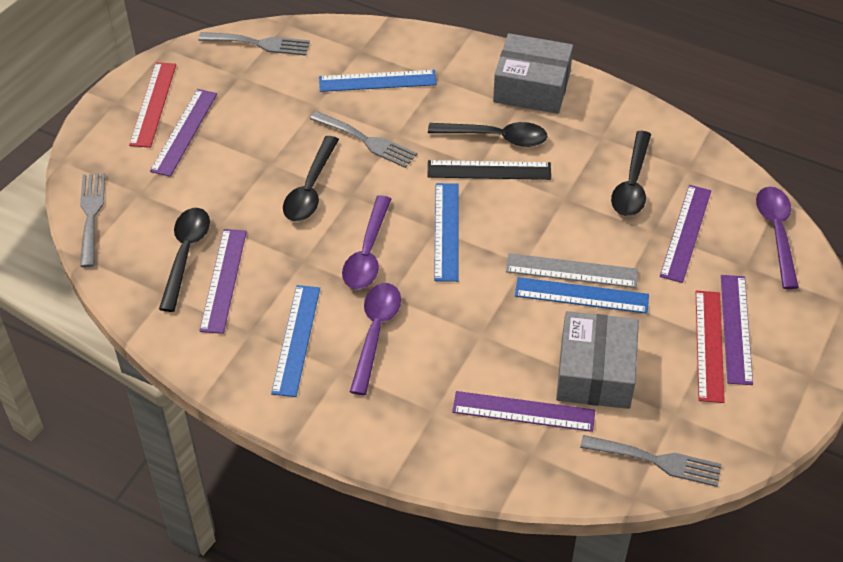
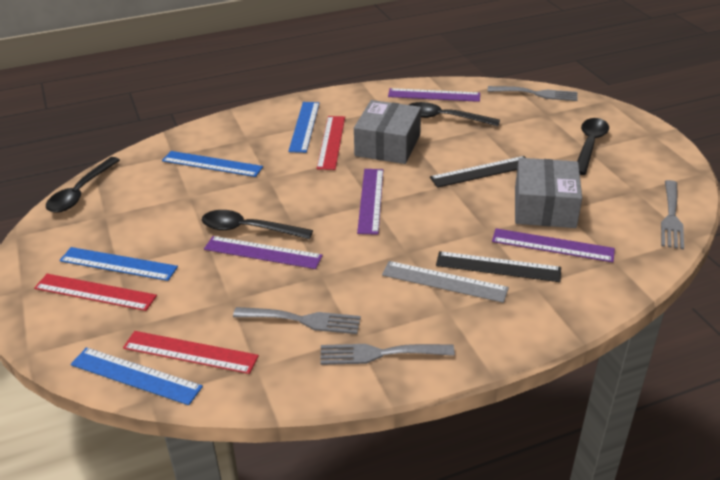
black ruler: 1 -> 2
purple ruler: 5 -> 4
purple spoon: 3 -> 0
red ruler: 2 -> 3

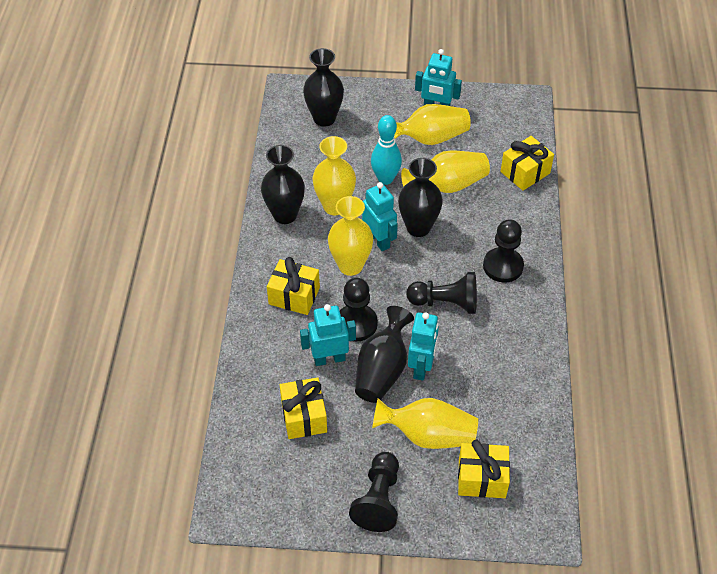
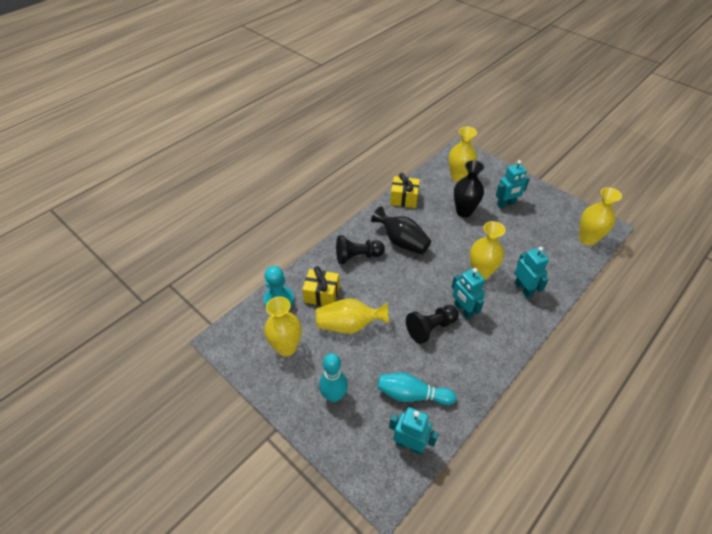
black pawn: 4 -> 2
black vase: 4 -> 2
turquoise bowling pin: 1 -> 2
turquoise pawn: 0 -> 1
yellow gift: 4 -> 2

**What is required:**
Extract, exactly, the lines above that begin at the line containing "turquoise bowling pin: 1 -> 2" and end at the final line of the records; add no other text.

**Solution for this task:**
turquoise bowling pin: 1 -> 2
turquoise pawn: 0 -> 1
yellow gift: 4 -> 2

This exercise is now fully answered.